*** DATA EXTRACT ***

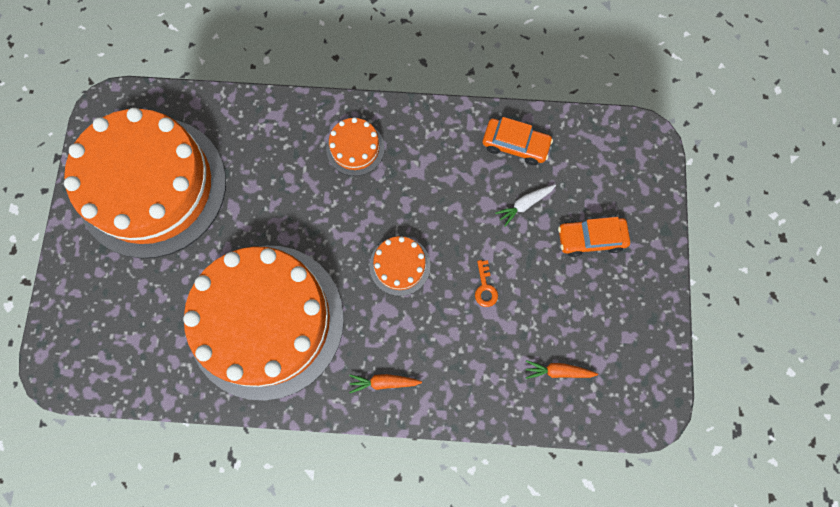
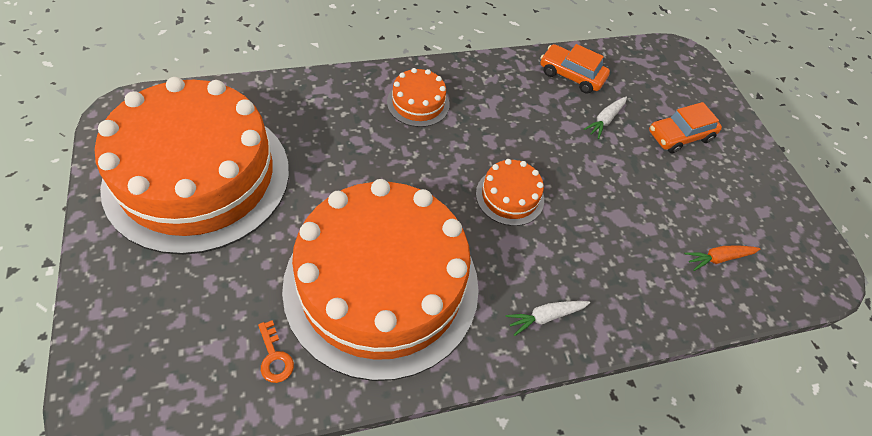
camera: 25 degrees left, 20 degrees down
(383, 382) = (545, 317): orange carrot -> white carrot
(485, 287) = (605, 198): orange key -> orange key (274, 357)
(515, 145) = (571, 75): orange car -> orange car turned 150 degrees counterclockwise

*** End of DATA EXTRACT ***

## WORK TASK
From the listing above, copy out each line where the word "orange" appears.

## RESPONSE TO THE TASK
(383, 382) = (545, 317): orange carrot -> white carrot
(485, 287) = (605, 198): orange key -> orange key (274, 357)
(515, 145) = (571, 75): orange car -> orange car turned 150 degrees counterclockwise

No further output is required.